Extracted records
▼▼▼

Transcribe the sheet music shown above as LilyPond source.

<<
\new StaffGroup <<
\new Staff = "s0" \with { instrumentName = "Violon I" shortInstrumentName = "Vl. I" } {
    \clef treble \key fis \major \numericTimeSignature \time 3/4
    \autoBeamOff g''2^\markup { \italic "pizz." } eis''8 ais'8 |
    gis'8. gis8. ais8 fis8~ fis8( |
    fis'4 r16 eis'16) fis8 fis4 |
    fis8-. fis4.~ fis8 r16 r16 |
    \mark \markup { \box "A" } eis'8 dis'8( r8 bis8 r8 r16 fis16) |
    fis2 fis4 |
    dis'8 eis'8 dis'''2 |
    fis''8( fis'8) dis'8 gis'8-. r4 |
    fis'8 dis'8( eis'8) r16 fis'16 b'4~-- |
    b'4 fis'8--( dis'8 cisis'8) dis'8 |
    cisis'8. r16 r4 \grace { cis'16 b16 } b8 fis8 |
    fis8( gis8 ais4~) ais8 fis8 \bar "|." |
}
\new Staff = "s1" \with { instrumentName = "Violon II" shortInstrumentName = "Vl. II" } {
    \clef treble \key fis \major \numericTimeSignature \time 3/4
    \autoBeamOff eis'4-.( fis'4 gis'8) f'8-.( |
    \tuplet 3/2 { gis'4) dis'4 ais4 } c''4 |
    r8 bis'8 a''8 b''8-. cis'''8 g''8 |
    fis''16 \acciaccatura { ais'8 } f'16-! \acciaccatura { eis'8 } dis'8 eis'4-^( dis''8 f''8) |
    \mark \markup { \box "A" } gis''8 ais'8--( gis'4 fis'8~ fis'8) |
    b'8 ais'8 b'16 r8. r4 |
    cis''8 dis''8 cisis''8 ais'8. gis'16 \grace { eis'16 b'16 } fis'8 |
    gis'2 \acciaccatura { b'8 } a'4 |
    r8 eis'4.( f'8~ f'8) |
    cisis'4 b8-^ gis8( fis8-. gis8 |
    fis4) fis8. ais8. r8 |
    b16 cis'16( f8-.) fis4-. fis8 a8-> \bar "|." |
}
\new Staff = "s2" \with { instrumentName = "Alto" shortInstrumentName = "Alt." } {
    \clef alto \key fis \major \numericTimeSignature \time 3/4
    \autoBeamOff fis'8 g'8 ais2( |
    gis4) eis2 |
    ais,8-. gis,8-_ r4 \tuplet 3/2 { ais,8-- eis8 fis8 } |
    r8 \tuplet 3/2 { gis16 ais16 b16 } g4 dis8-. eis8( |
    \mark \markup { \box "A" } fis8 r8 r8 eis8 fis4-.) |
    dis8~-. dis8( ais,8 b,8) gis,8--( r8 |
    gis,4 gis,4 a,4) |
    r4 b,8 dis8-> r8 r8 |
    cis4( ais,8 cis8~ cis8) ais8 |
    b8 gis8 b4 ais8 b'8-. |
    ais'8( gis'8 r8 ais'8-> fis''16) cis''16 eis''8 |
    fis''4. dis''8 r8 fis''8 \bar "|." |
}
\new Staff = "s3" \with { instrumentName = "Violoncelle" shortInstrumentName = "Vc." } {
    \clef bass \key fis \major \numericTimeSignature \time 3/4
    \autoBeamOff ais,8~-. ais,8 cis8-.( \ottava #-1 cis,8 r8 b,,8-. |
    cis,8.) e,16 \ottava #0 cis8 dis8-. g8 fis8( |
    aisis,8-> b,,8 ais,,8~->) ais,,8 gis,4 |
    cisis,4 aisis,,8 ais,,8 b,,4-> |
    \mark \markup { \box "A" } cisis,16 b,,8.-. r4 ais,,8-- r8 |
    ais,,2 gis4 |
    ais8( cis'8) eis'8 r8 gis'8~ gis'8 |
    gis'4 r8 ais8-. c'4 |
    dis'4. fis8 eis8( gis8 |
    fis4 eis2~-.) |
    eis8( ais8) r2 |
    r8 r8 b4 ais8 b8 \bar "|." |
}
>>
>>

▲▲▲

Pick out each line in the data above that contains the string "time" and copy those lines.

Task output:
    \clef treble \key fis \major \numericTimeSignature \time 3/4
    \clef treble \key fis \major \numericTimeSignature \time 3/4
    \clef alto \key fis \major \numericTimeSignature \time 3/4
    \clef bass \key fis \major \numericTimeSignature \time 3/4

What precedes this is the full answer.